▶ PROBLEM STATEMENT:
State only the count of lines in the listing below that hold "each".

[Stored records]
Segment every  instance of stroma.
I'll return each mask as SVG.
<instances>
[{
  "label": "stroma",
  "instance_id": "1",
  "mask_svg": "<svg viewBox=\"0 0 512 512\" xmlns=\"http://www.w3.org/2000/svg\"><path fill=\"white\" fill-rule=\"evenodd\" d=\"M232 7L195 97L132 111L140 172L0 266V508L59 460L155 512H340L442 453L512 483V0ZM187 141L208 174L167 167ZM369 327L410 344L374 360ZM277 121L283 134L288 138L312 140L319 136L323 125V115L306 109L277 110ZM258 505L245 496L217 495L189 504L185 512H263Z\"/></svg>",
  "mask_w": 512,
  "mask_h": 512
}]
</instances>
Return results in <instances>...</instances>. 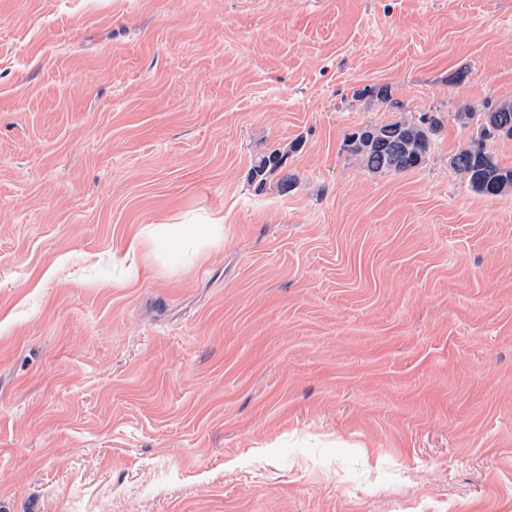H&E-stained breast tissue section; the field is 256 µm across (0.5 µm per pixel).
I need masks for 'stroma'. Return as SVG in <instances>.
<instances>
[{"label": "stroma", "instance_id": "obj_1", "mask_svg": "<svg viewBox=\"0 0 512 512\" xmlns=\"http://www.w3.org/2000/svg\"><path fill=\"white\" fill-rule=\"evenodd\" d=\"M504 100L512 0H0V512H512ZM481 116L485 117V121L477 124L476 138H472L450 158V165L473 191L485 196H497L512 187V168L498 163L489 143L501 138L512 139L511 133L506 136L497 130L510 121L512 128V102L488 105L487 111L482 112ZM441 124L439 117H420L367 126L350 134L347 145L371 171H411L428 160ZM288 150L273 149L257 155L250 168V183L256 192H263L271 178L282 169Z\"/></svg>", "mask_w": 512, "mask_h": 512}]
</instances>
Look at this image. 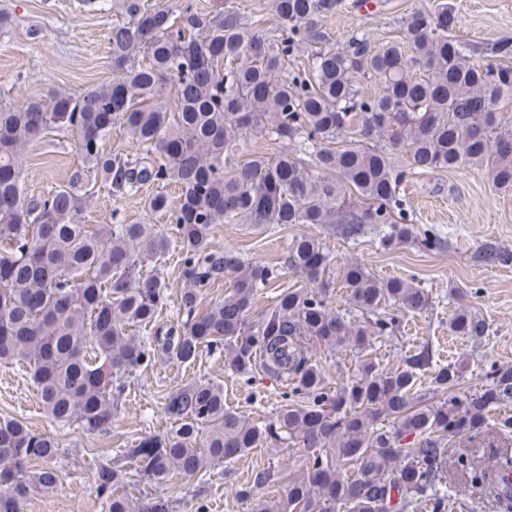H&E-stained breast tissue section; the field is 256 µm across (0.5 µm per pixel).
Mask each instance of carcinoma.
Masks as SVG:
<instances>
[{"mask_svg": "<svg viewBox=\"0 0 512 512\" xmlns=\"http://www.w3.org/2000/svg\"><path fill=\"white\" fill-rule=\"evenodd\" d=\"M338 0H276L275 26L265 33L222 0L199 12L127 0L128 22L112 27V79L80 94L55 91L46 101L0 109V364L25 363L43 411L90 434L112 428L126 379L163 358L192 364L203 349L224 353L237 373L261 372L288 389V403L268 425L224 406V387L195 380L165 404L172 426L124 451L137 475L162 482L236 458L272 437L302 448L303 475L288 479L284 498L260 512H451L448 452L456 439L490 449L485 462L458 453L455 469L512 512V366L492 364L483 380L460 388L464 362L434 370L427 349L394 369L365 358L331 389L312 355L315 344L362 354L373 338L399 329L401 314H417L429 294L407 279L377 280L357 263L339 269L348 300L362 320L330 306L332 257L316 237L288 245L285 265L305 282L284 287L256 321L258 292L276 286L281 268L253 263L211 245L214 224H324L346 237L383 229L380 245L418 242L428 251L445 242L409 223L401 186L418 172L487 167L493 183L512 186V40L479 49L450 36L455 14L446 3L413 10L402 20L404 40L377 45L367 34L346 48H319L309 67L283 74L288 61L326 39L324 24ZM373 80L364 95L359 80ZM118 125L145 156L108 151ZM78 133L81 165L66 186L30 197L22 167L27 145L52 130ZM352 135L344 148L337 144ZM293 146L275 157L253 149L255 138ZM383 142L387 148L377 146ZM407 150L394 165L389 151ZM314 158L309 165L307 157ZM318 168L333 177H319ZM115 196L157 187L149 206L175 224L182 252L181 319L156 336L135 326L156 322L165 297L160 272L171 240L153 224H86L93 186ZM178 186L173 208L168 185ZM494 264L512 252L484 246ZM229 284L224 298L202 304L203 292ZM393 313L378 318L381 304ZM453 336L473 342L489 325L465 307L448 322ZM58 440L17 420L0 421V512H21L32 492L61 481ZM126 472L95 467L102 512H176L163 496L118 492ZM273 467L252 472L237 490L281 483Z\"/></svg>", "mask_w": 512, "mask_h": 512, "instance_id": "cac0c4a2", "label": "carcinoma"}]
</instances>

▶ TASK RESPONSE:
2